Available data below:

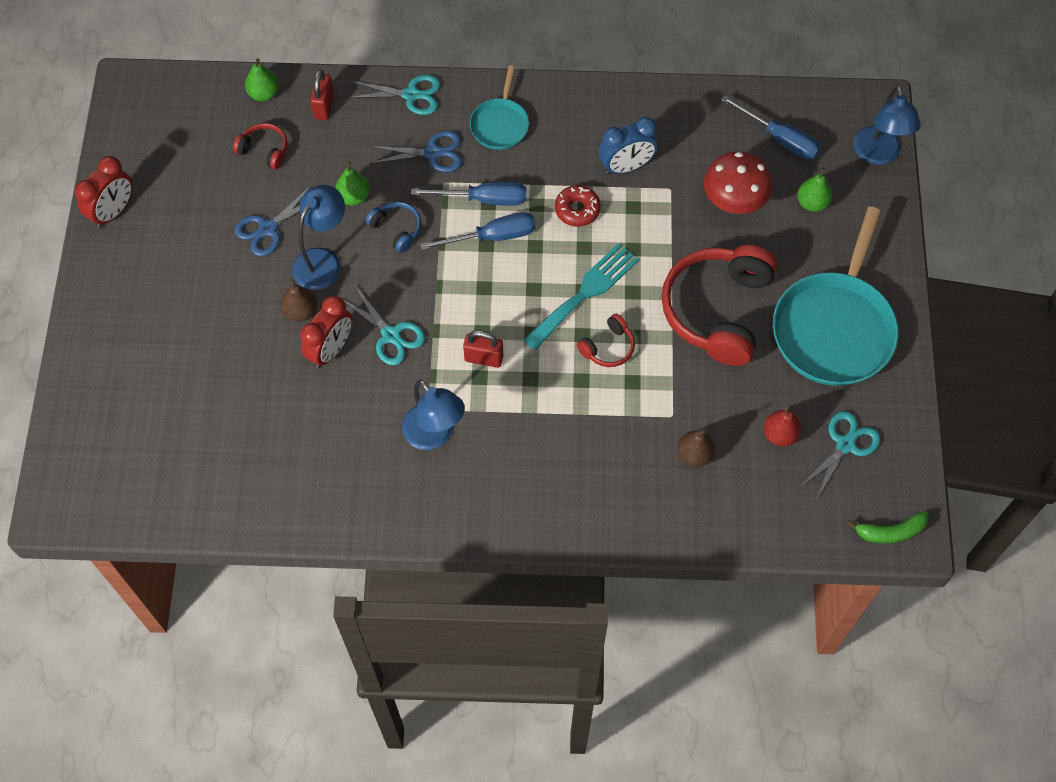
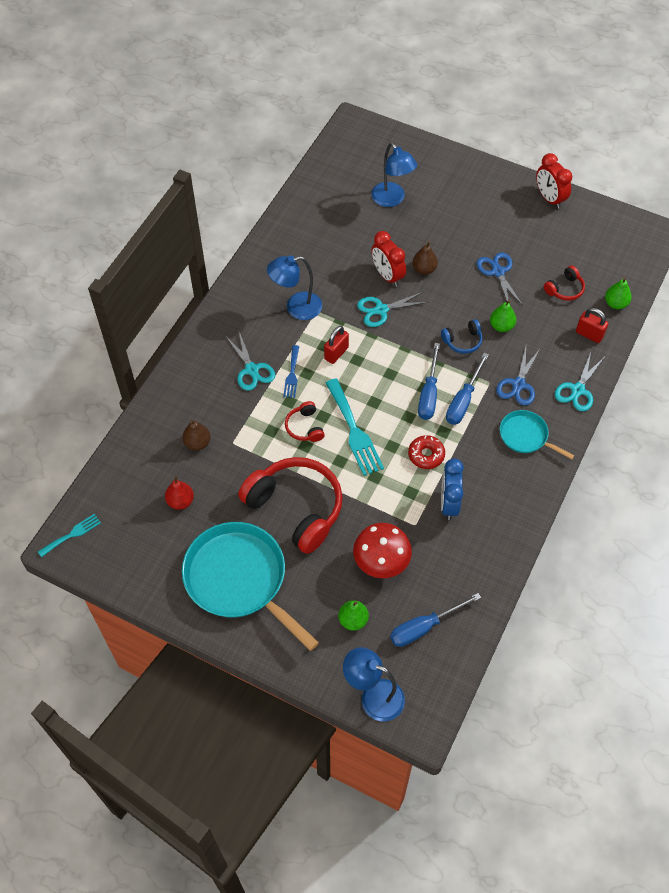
camera: 115 degrees right, 5 degrees down
blue lamp [292,185,345,290] -> blue lamp moved to [371,143,417,207]
turquoise scissors [799,411,881,500] -> turquoise scissors moved to [226,332,275,391]
green banana [847,511,929,544] -> turquoise fork [38,514,101,557]
none -> blue fork [283,345,299,398]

End of Available data.

▸ **Description of the task**
Return the entries unchanged, save for the pictures, which do not belong in the copy.

▸ **Solution for this task**
camera: 115 degrees right, 5 degrees down
blue lamp [292,185,345,290] -> blue lamp moved to [371,143,417,207]
turquoise scissors [799,411,881,500] -> turquoise scissors moved to [226,332,275,391]
green banana [847,511,929,544] -> turquoise fork [38,514,101,557]
none -> blue fork [283,345,299,398]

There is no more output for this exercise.